§ **Task inputs**
───

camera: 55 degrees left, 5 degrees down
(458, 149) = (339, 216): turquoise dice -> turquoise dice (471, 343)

───

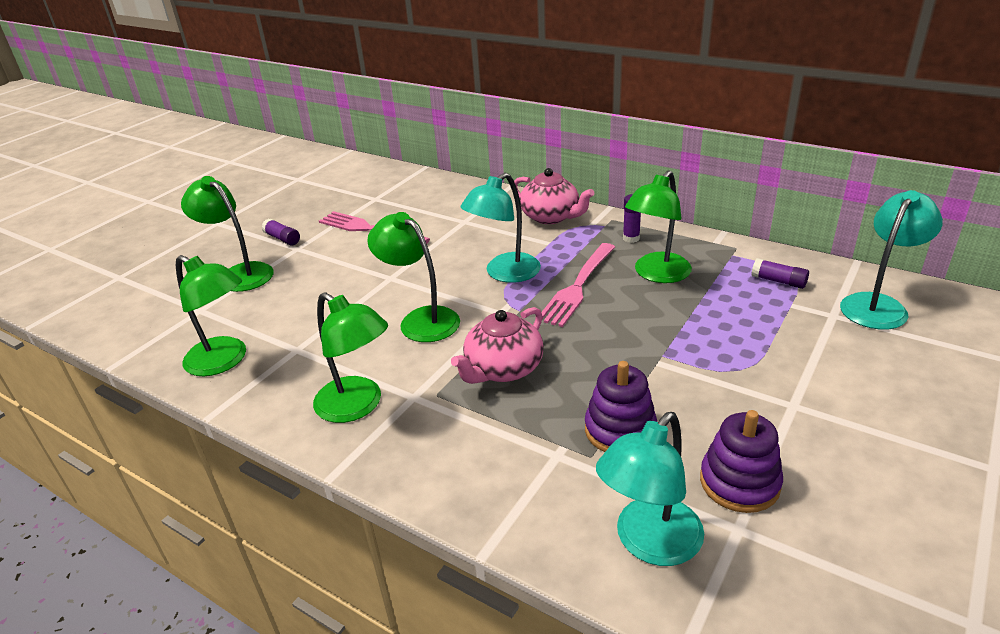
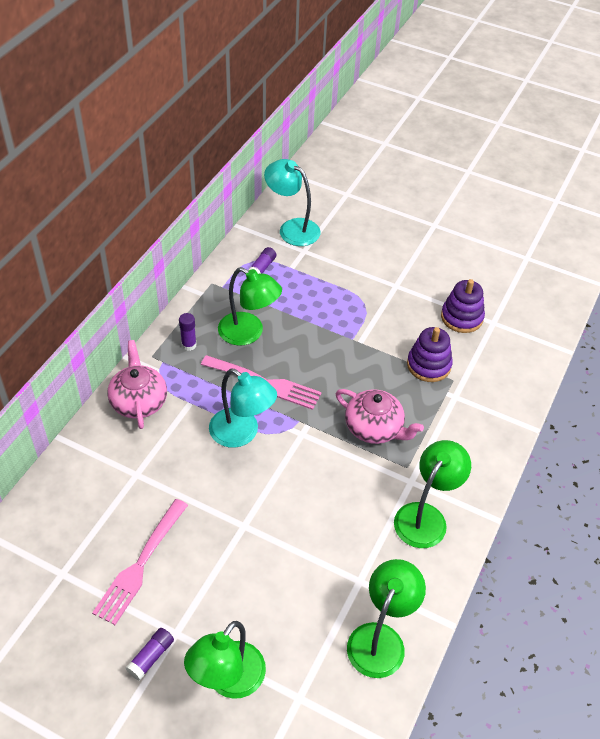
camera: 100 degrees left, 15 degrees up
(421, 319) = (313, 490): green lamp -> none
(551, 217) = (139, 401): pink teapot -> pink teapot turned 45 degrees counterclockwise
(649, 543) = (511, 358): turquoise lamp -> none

───

§ **Work task**
What do the lines above say from the one containing "camera: 55 degrees left, 5 degrees down" down to the one containing "(458, 149) = (339, 216): turquoise"? Return them exactly, both end lines included, and only them.

§ **Exercise result**
camera: 55 degrees left, 5 degrees down
(458, 149) = (339, 216): turquoise dice -> turquoise dice (471, 343)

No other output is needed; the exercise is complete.